→ **What the task requires**
Set down each line of the data below exactly as it stands, dropping the pictures.

→ **Supplied information**
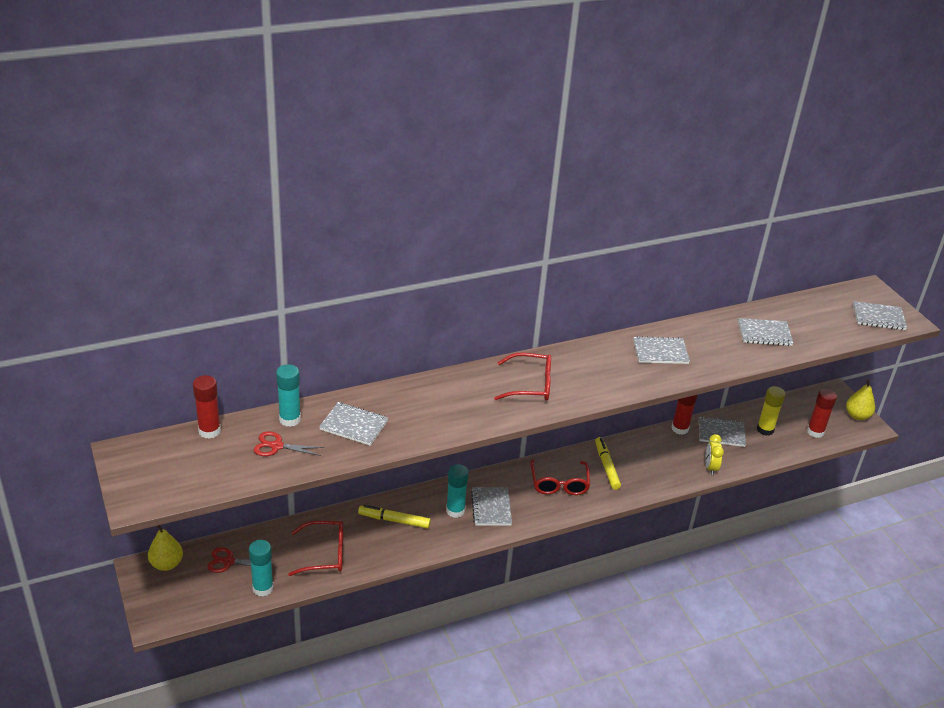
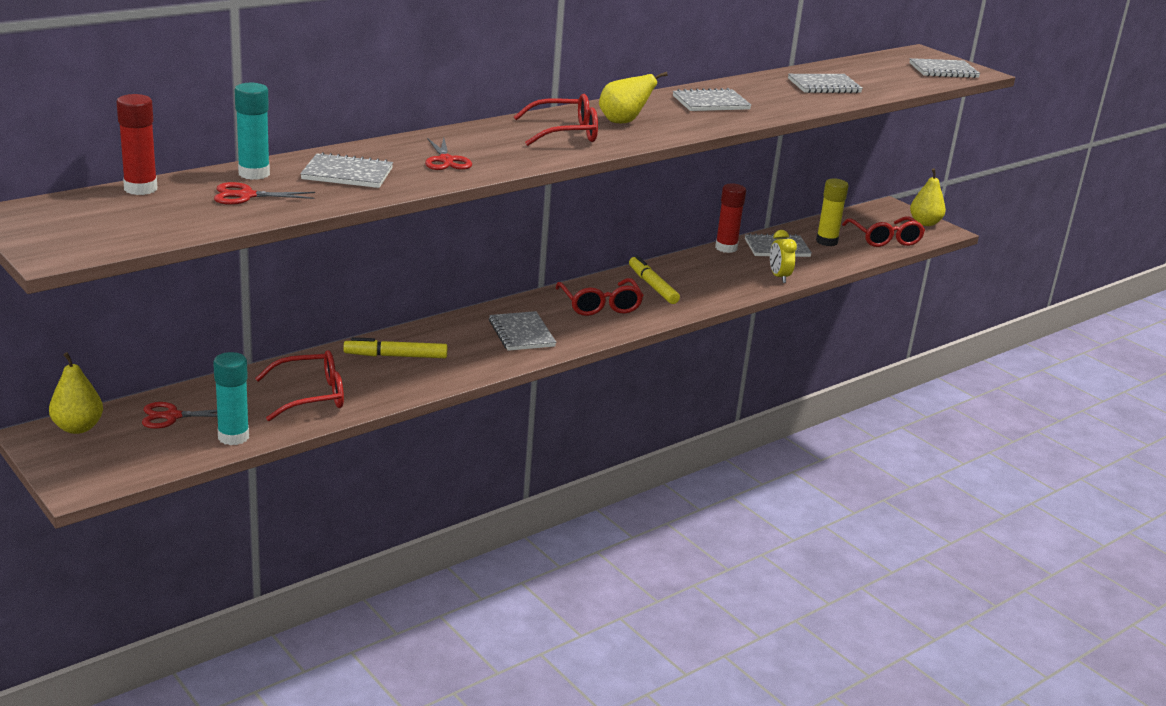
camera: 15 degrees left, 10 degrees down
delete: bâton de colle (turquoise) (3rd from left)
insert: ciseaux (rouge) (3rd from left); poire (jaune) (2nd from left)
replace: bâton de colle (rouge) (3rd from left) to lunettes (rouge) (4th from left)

→ **Answer to this problem**
camera: 15 degrees left, 10 degrees down
delete: bâton de colle (turquoise) (3rd from left)
insert: ciseaux (rouge) (3rd from left); poire (jaune) (2nd from left)
replace: bâton de colle (rouge) (3rd from left) to lunettes (rouge) (4th from left)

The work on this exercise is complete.